BEGIN DATA ENTRIES

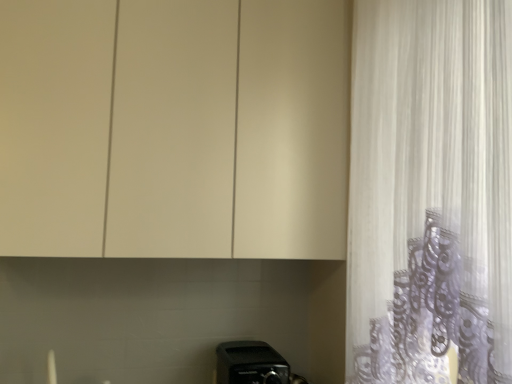
What do you see at coordinates (430, 192) in the screenshot?
I see `white sheer curtain at right` at bounding box center [430, 192].

Identify the location of white sheer curtain at right. (430, 192).

What's the angular difference between black plastic toaster at lower center and white sheer curtain at right's facing directions?

There is a 91-degree angle between the facing directions of black plastic toaster at lower center and white sheer curtain at right.

Image resolution: width=512 pixels, height=384 pixels. In order to click on curtain above the black plastic toaster at lower center (from the image's perspective) in this screenshot , I will do `click(430, 192)`.

Consider the image. In terms of size, does black plastic toaster at lower center appear bigger or smaller than white sheer curtain at right?

Clearly, black plastic toaster at lower center is smaller in size than white sheer curtain at right.

Can you confirm if black plastic toaster at lower center is positioned to the right of white sheer curtain at right?

In fact, black plastic toaster at lower center is to the left of white sheer curtain at right.

Is black plastic toaster at lower center oriented away from matte white cabinet at upper center?

No, black plastic toaster at lower center is not facing the opposite direction of matte white cabinet at upper center.

Which object is closer to the camera, black plastic toaster at lower center or matte white cabinet at upper center?

matte white cabinet at upper center.

Would you say black plastic toaster at lower center is outside matte white cabinet at upper center?

Absolutely, black plastic toaster at lower center is external to matte white cabinet at upper center.

Which of these two, black plastic toaster at lower center or matte white cabinet at upper center, is wider?

black plastic toaster at lower center.

Is matte white cabinet at upper center in front of or behind black plastic toaster at lower center in the image?

matte white cabinet at upper center is in front of black plastic toaster at lower center.

Could you tell me if matte white cabinet at upper center is turned towards black plastic toaster at lower center?

No, matte white cabinet at upper center is not turned towards black plastic toaster at lower center.

From the image's perspective, which one is positioned higher, matte white cabinet at upper center or black plastic toaster at lower center?

matte white cabinet at upper center, from the image's perspective.

You are a GUI agent. You are given a task and a screenshot of the screen. Output one action in this format:
    pyautogui.click(x=<x>, y=<y>)
    Task: Click on the cabinetry on the left side of black plastic toaster at lower center
    This screenshot has height=384, width=512.
    Given the screenshot: What is the action you would take?
    pyautogui.click(x=174, y=128)

Is matte white cabinet at upper center turned away from white sheer curtain at right?

No.

Can you confirm if matte white cabinet at upper center is positioned to the left of white sheer curtain at right?

Indeed, matte white cabinet at upper center is positioned on the left side of white sheer curtain at right.

From the image's perspective, does matte white cabinet at upper center appear lower than white sheer curtain at right?

No.

Between matte white cabinet at upper center and white sheer curtain at right, which one has larger size?

With larger size is matte white cabinet at upper center.

Who is more distant, white sheer curtain at right or matte white cabinet at upper center?

matte white cabinet at upper center is further from the camera.

Is white sheer curtain at right placed right next to matte white cabinet at upper center?

No, white sheer curtain at right is not making contact with matte white cabinet at upper center.

Is white sheer curtain at right oriented towards matte white cabinet at upper center?

No, white sheer curtain at right is not aimed at matte white cabinet at upper center.

Considering the sizes of white sheer curtain at right and matte white cabinet at upper center in the image, is white sheer curtain at right wider or thinner than matte white cabinet at upper center?

In the image, white sheer curtain at right appears to be more narrow than matte white cabinet at upper center.

From a real-world perspective, who is located higher, white sheer curtain at right or black plastic toaster at lower center?

In real-world perspective, white sheer curtain at right is above.

In the image, is white sheer curtain at right on the left side or the right side of black plastic toaster at lower center?

Based on their positions, white sheer curtain at right is located to the right of black plastic toaster at lower center.

Is white sheer curtain at right with black plastic toaster at lower center?

No, white sheer curtain at right is not with black plastic toaster at lower center.

Is white sheer curtain at right positioned behind black plastic toaster at lower center?

No, the depth of white sheer curtain at right is less than that of black plastic toaster at lower center.

You are a GUI agent. You are given a task and a screenshot of the screen. Output one action in this format:
    pyautogui.click(x=<x>, y=<y>)
    Task: Click on the curtain above the black plastic toaster at lower center (from a real-world perspective)
    
    Given the screenshot: What is the action you would take?
    pyautogui.click(x=430, y=192)

Image resolution: width=512 pixels, height=384 pixels. In order to click on appliance below the matte white cabinet at upper center (from a real-world perspective) in this screenshot , I will do `click(250, 364)`.

Looking at the image, which one is located closer to black plastic toaster at lower center, matte white cabinet at upper center or white sheer curtain at right?

matte white cabinet at upper center lies closer to black plastic toaster at lower center than the other object.

When comparing their distances from matte white cabinet at upper center, does white sheer curtain at right or black plastic toaster at lower center seem closer?

white sheer curtain at right is positioned closer to the anchor matte white cabinet at upper center.

Estimate the real-world distances between objects in this image. Which object is further from matte white cabinet at upper center, black plastic toaster at lower center or white sheer curtain at right?

The object further to matte white cabinet at upper center is black plastic toaster at lower center.

Based on their spatial positions, is matte white cabinet at upper center or black plastic toaster at lower center further from white sheer curtain at right?

black plastic toaster at lower center lies further to white sheer curtain at right than the other object.

Based on their spatial positions, is black plastic toaster at lower center or matte white cabinet at upper center closer to white sheer curtain at right?

matte white cabinet at upper center is positioned closer to the anchor white sheer curtain at right.

Which object lies further to the anchor point black plastic toaster at lower center, white sheer curtain at right or matte white cabinet at upper center?

white sheer curtain at right.

Identify the location of curtain between matte white cabinet at upper center and black plastic toaster at lower center in the vertical direction. The width and height of the screenshot is (512, 384). (430, 192).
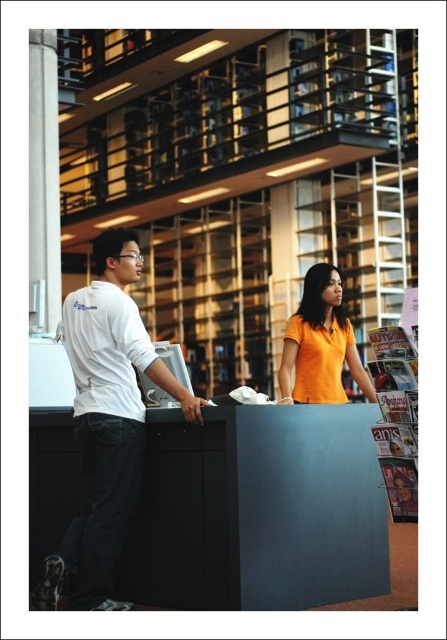
Question: Does matte black desk at center appear under orange matte shirt at center?

Choices:
 (A) yes
 (B) no

Answer: (A)

Question: Does matte black desk at center appear under white matte shirt at left?

Choices:
 (A) yes
 (B) no

Answer: (A)

Question: Which point appears closest to the camera in this image?

Choices:
 (A) (338, 307)
 (B) (307, 557)
 (C) (118, 541)

Answer: (C)

Question: Among these objects, which one is farthest from the camera?

Choices:
 (A) matte black desk at center
 (B) white matte shirt at left
 (C) orange matte shirt at center

Answer: (C)

Question: Which is nearer to the white matte shirt at left?

Choices:
 (A) orange matte shirt at center
 (B) matte black desk at center

Answer: (B)

Question: Considering the relative positions of matte black desk at center and orange matte shirt at center in the image provided, where is matte black desk at center located with respect to orange matte shirt at center?

Choices:
 (A) right
 (B) left

Answer: (B)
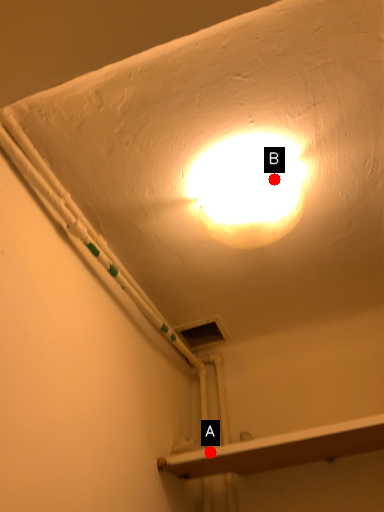
Question: Two points are circled on the image, labeled by A and B beside each circle. Which point is closer to the camera?

Choices:
 (A) A is closer
 (B) B is closer

Answer: (B)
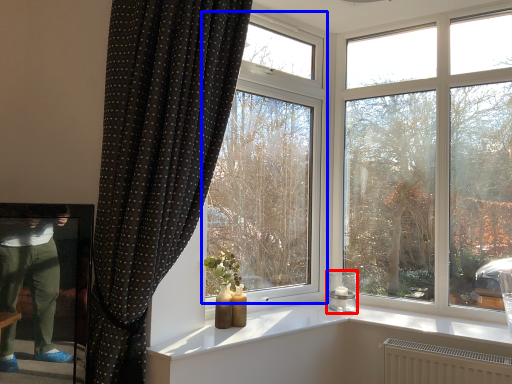
Question: Which object appears farthest to the camera in this image, candle holder (highlighted by a red box) or window (highlighted by a blue box)?

Choices:
 (A) candle holder
 (B) window

Answer: (A)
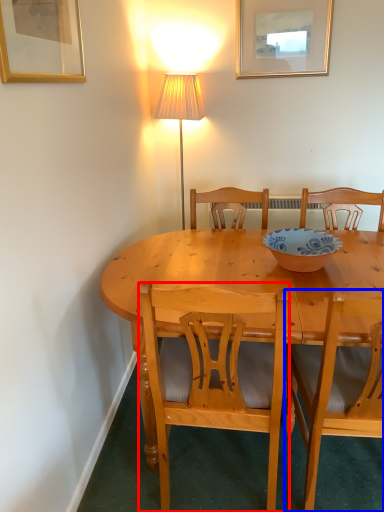
Question: Which of the following is the closest to the observer, chair (highlighted by a red box) or chair (highlighted by a blue box)?

Choices:
 (A) chair
 (B) chair

Answer: (B)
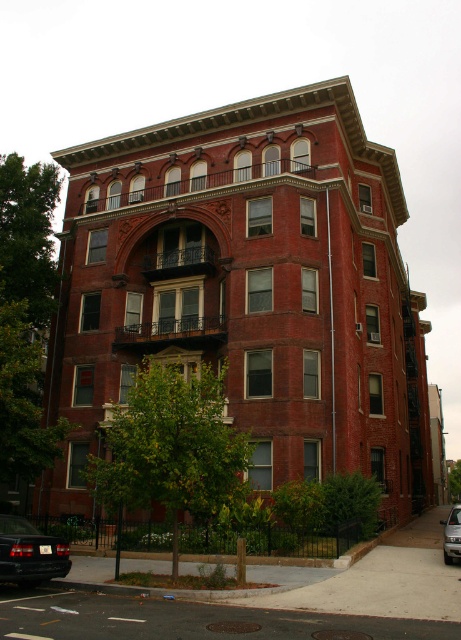
You are a delivery person trying to park your truck between the matte black car at lower left and the satin silver car at lower right. Your truck is 6 meters long. Can you fit your truck in the space between them?

The matte black car at lower left is smaller than the satin silver car at lower right, but the distance between them isn t specified. Without knowing the exact space between the two cars, it s impossible to determine if the truck will fit.

You are a delivery person trying to park your truck between the matte black car at lower left and the satin silver car at lower right. According to the scene, can you fit your truck there?

The matte black car at lower left is above the satin silver car at lower right, so there is no space between them for the truck to park.

You are a delivery person needing to park your vehicle in front of the multi story brick building. You have two cars available, a matte black car at lower left and a satin silver car at lower right. Which car is closer to the entrance of the building?

The matte black car at lower left is positioned on the left side of the satin silver car at lower right. Since the entrance is typically located near the center of the building, the matte black car at lower left is closer to the entrance.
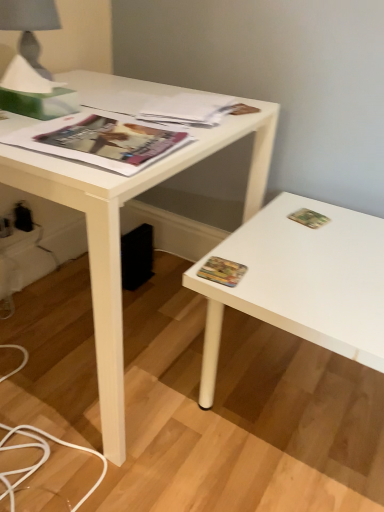
Question: Is matte paper magazine at upper left, positioned as the first magazine in front-to-back order, located outside multicolored paper at right, arranged as the first paperback book when ordered from the bottom?

Choices:
 (A) no
 (B) yes

Answer: (B)

Question: Is matte paper magazine at upper left, which is counted as the second magazine, starting from the back, taller than multicolored paper at right, which appears as the second paperback book when viewed from the right?

Choices:
 (A) yes
 (B) no

Answer: (A)

Question: Is there a large distance between matte paper magazine at upper left, which is counted as the second magazine, starting from the back, and multicolored paper at right, arranged as the first paperback book when ordered from the bottom?

Choices:
 (A) no
 (B) yes

Answer: (A)

Question: Does matte paper magazine at upper left, positioned as the first magazine in front-to-back order, have a lesser width compared to multicolored paper at right, arranged as the first paperback book when viewed from the front?

Choices:
 (A) no
 (B) yes

Answer: (A)

Question: From a real-world perspective, is matte paper magazine at upper left, which is counted as the second magazine, starting from the back, on multicolored paper at right, arranged as the first paperback book when viewed from the front?

Choices:
 (A) yes
 (B) no

Answer: (A)

Question: Looking at the image, does multicolored paper at right, the 1th paperback book when ordered from left to right, seem bigger or smaller compared to matte paper magazine at upper left, positioned as the first magazine in front-to-back order?

Choices:
 (A) big
 (B) small

Answer: (B)

Question: Considering the relative positions of multicolored paper at right, which appears as the 2th paperback book when viewed from the back, and matte paper magazine at upper left, which is counted as the second magazine, starting from the back, in the image provided, is multicolored paper at right, which appears as the 2th paperback book when viewed from the back, to the left or to the right of matte paper magazine at upper left, which is counted as the second magazine, starting from the back,?

Choices:
 (A) right
 (B) left

Answer: (A)

Question: Is multicolored paper at right, arranged as the first paperback book when viewed from the front, situated inside matte paper magazine at upper left, positioned as the first magazine in front-to-back order, or outside?

Choices:
 (A) inside
 (B) outside

Answer: (B)

Question: From the image's perspective, relative to matte paper magazine at upper left, which is counted as the second magazine, starting from the back, is multicolored paper at right, the 1th paperback book when ordered from left to right, above or below?

Choices:
 (A) above
 (B) below

Answer: (B)

Question: Considering their positions, is black plastic electric outlet at lower left, which ranks as the 1th electric outlet in back-to-front order, located in front of or behind green matte paperback book at upper right, placed as the first paperback book when sorted from back to front?

Choices:
 (A) behind
 (B) front

Answer: (A)

Question: Considering the relative positions of black plastic electric outlet at lower left, the 2th electric outlet viewed from the front, and green matte paperback book at upper right, which ranks as the 2th paperback book in front-to-back order, in the image provided, is black plastic electric outlet at lower left, the 2th electric outlet viewed from the front, to the left or to the right of green matte paperback book at upper right, which ranks as the 2th paperback book in front-to-back order,?

Choices:
 (A) right
 (B) left

Answer: (B)

Question: Based on their sizes in the image, would you say black plastic electric outlet at lower left, the 2th electric outlet viewed from the front, is bigger or smaller than green matte paperback book at upper right, which is counted as the second paperback book, starting from the bottom?

Choices:
 (A) small
 (B) big

Answer: (B)

Question: Would you say black plastic electric outlet at lower left, the 2th electric outlet viewed from the front, is inside or outside green matte paperback book at upper right, which ranks as the 2th paperback book in front-to-back order?

Choices:
 (A) inside
 (B) outside

Answer: (B)

Question: Is point (228, 273) closer or farther from the camera than point (155, 108)?

Choices:
 (A) farther
 (B) closer

Answer: (B)

Question: Considering the positions of multicolored paper at right, which appears as the second paperback book when viewed from the right, and matte paper magazine at upper center, the second magazine from the front, in the image, is multicolored paper at right, which appears as the second paperback book when viewed from the right, wider or thinner than matte paper magazine at upper center, the second magazine from the front,?

Choices:
 (A) wide
 (B) thin

Answer: (B)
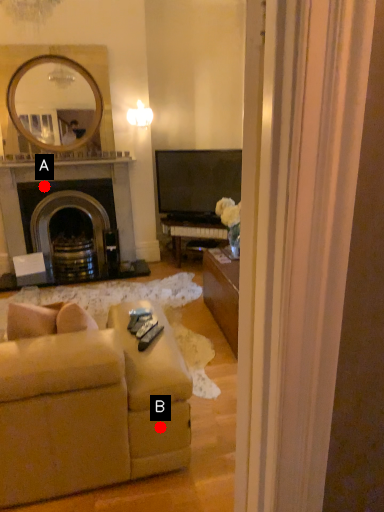
Question: Two points are circled on the image, labeled by A and B beside each circle. Which point is closer to the camera?

Choices:
 (A) A is closer
 (B) B is closer

Answer: (B)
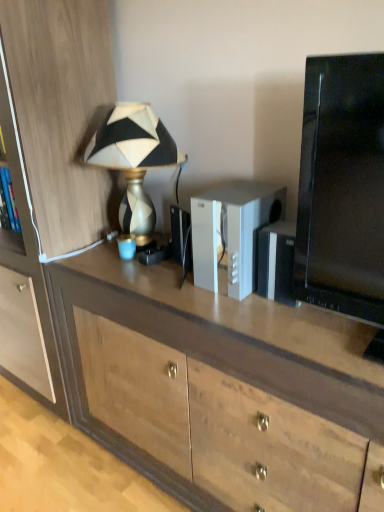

END DATA ENTRIES

■ **STATED TASK**
Copy the records above word for word, starting at the line that contains "Based on their spatial positions, is black" and ending at the line that contains "Question: Which point", and leave out the pictures.

■ **EXPECTED ANSWER**
Based on their spatial positions, is black plastic toaster at lower center or matte white cabinet at upper center closer to white sheer curtain at right?

matte white cabinet at upper center is positioned closer to the anchor white sheer curtain at right.

Which object lies further to the anchor point black plastic toaster at lower center, white sheer curtain at right or matte white cabinet at upper center?

white sheer curtain at right.

Identify the location of curtain between matte white cabinet at upper center and black plastic toaster at lower center in the vertical direction. The width and height of the screenshot is (512, 384). (430, 192).
Question: Does matte black desk at center appear under orange matte shirt at center?

Choices:
 (A) yes
 (B) no

Answer: (A)

Question: Does matte black desk at center appear under white matte shirt at left?

Choices:
 (A) yes
 (B) no

Answer: (A)

Question: Which point appears closest to the camera in this image?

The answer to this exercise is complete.